→ Work instructions:
When the line with "LED2 pin SIG: D7 -> D1" turns up below, begin repeating exactly, and carry on through the line with "GPS3 pin RX: D4 -> D0"; no pictures go into the copy.

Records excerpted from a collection
....

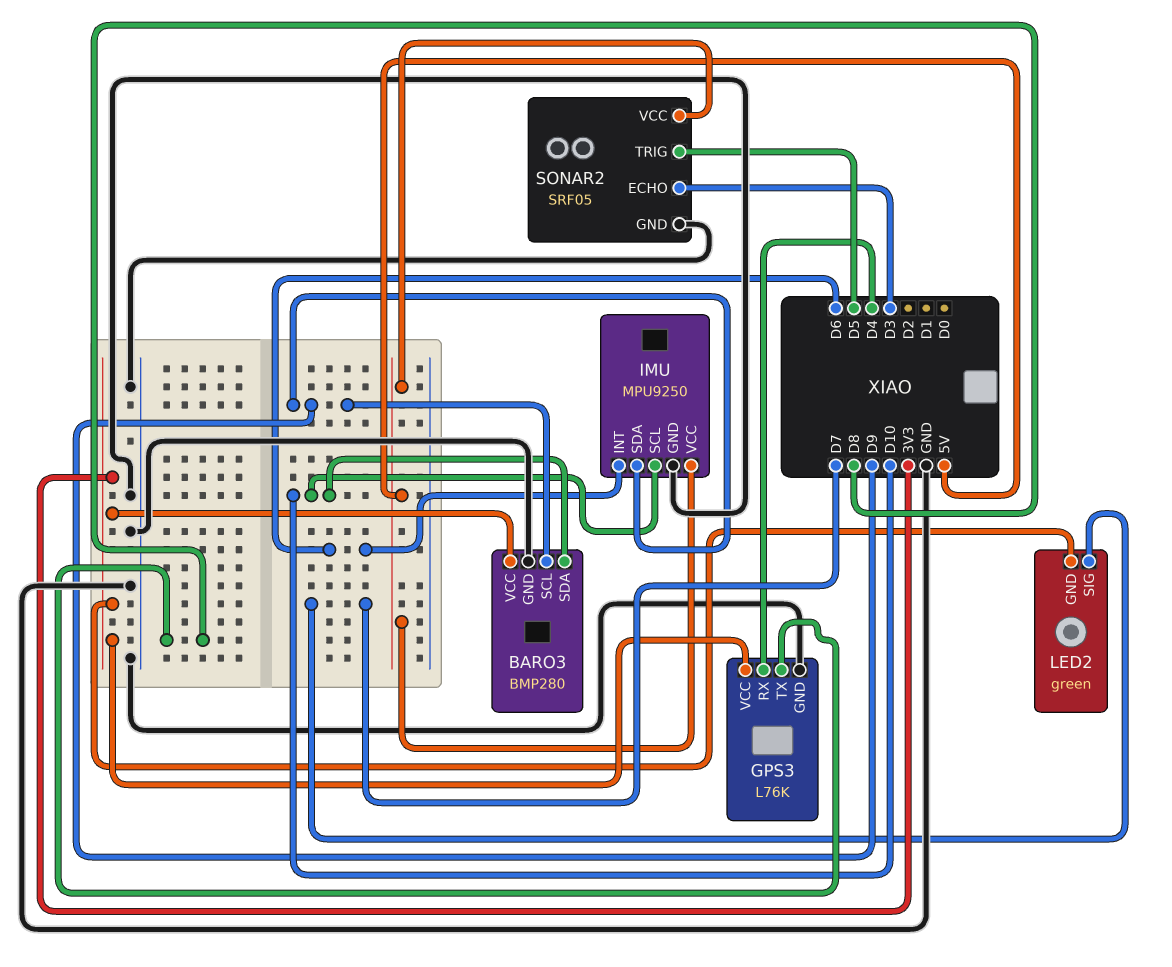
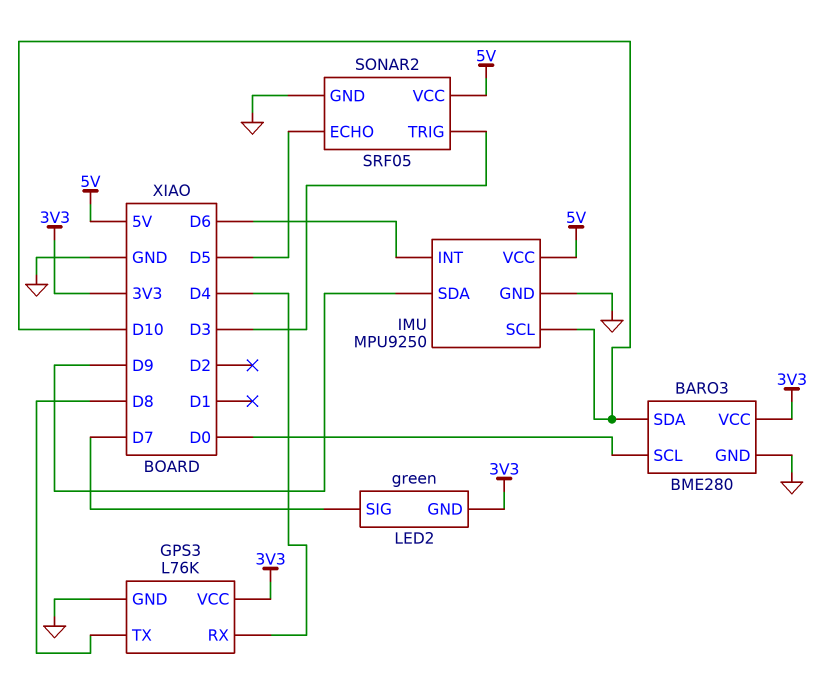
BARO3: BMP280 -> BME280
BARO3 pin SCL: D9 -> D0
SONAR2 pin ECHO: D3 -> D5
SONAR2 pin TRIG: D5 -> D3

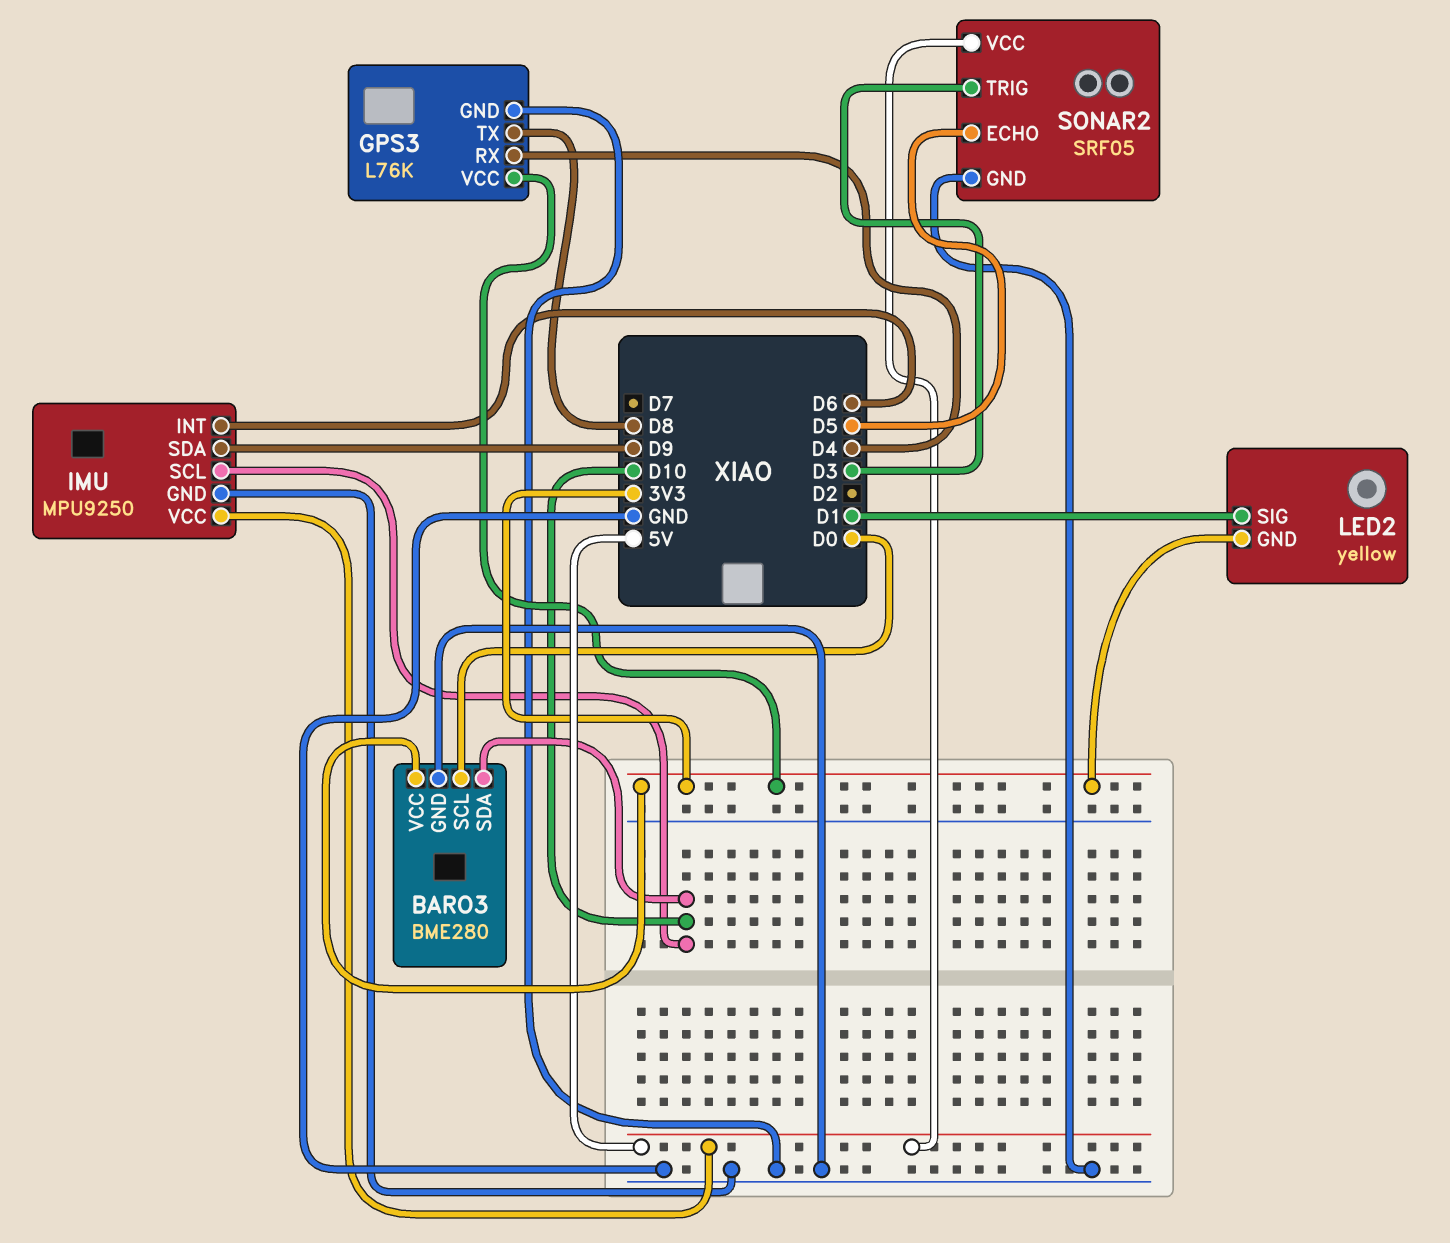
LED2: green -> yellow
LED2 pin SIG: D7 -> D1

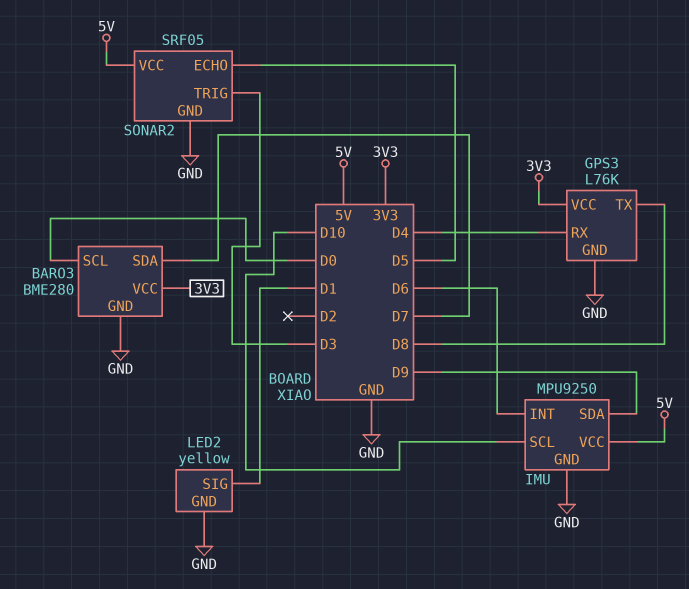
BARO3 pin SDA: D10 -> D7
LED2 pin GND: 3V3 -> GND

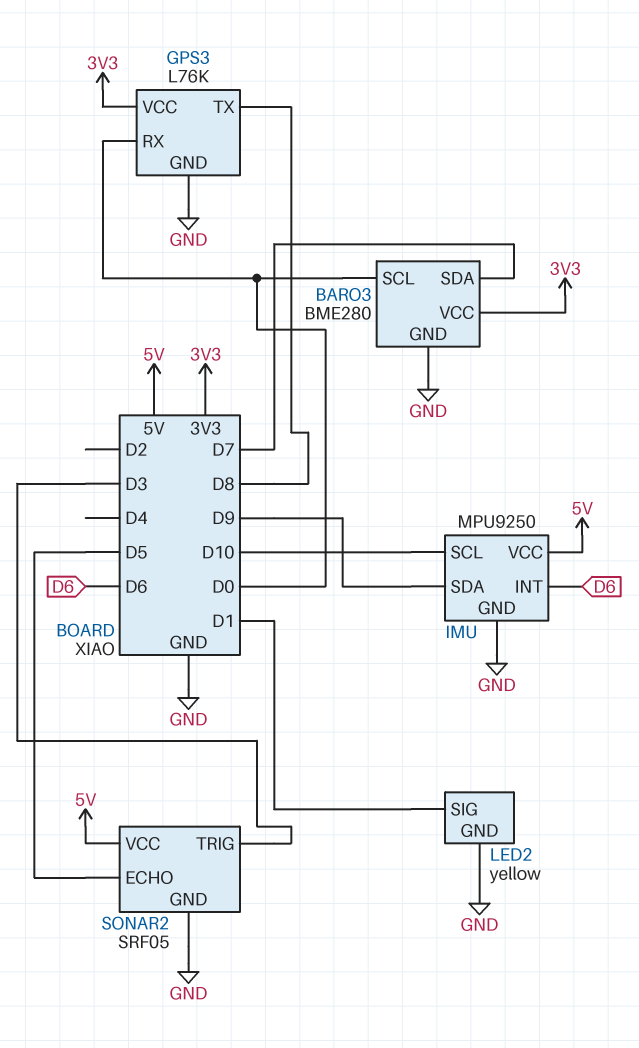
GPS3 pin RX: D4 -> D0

....

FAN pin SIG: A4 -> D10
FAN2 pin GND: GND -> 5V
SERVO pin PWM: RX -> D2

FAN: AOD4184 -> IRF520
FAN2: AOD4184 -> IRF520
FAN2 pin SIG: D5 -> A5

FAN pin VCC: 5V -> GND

....

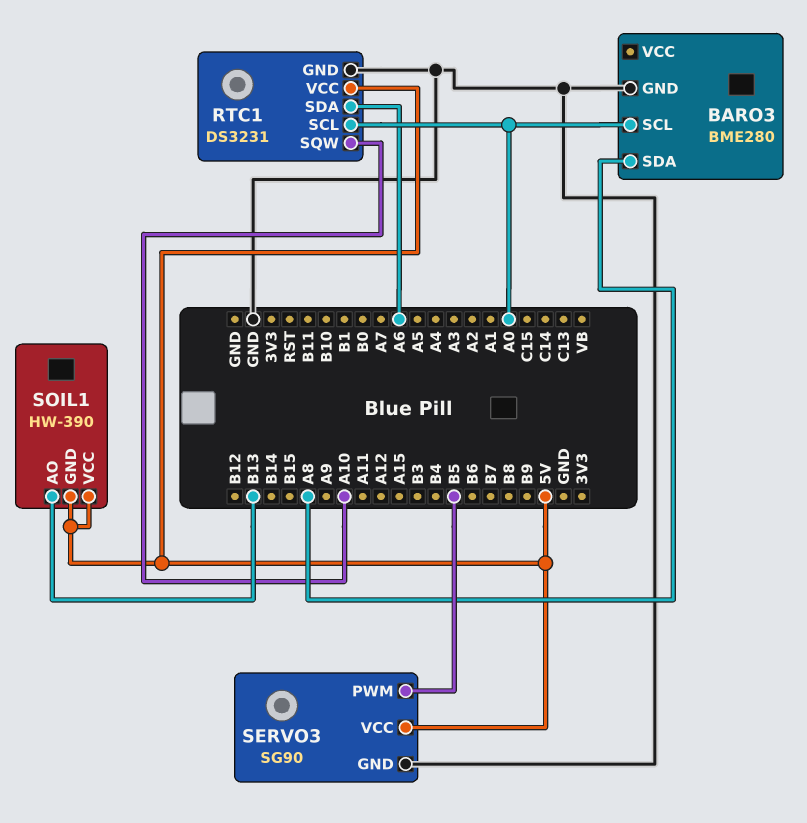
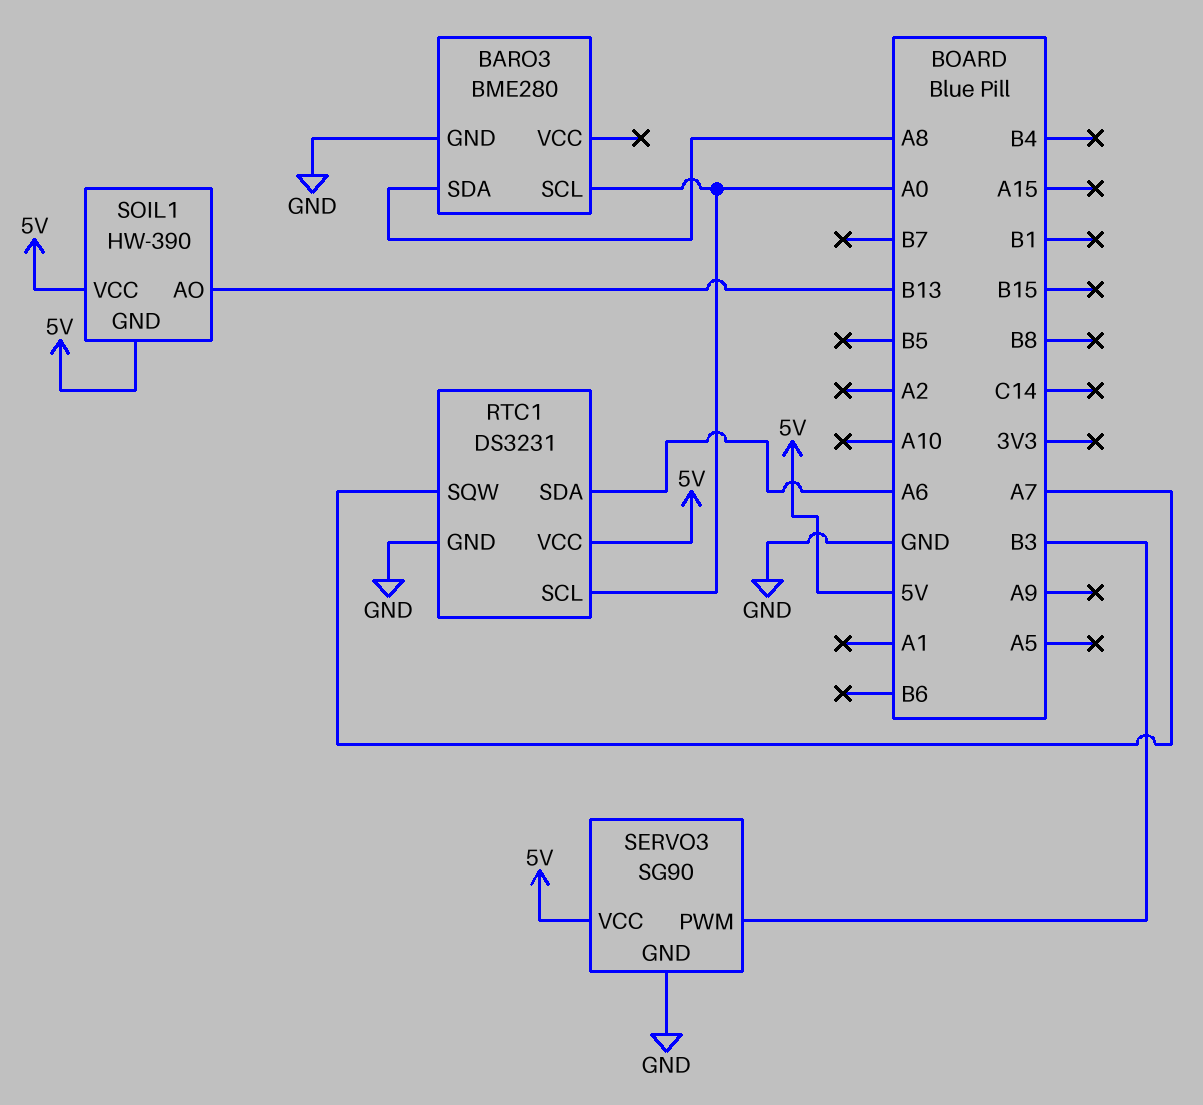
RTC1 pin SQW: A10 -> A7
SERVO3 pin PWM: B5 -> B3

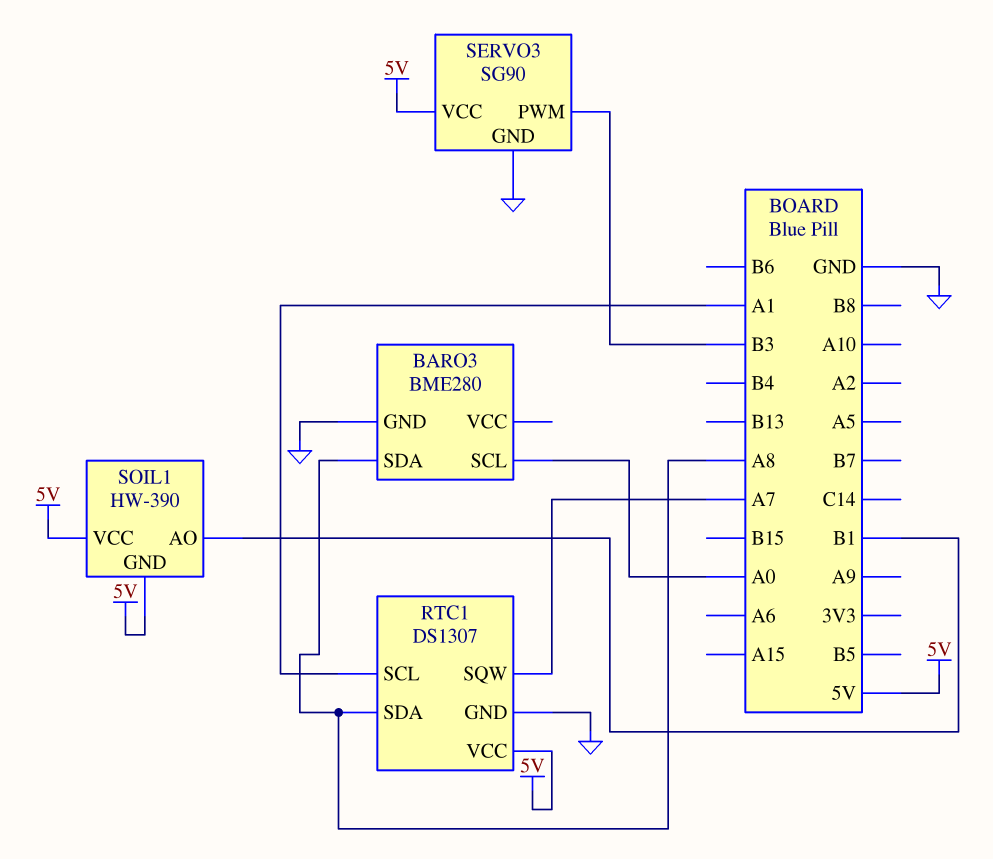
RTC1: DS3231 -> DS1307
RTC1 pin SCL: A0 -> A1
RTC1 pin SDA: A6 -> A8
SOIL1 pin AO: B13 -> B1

....

→ Problem solution:
LED2 pin SIG: D7 -> D1

BARO3 pin SDA: D10 -> D7
LED2 pin GND: 3V3 -> GND

GPS3 pin RX: D4 -> D0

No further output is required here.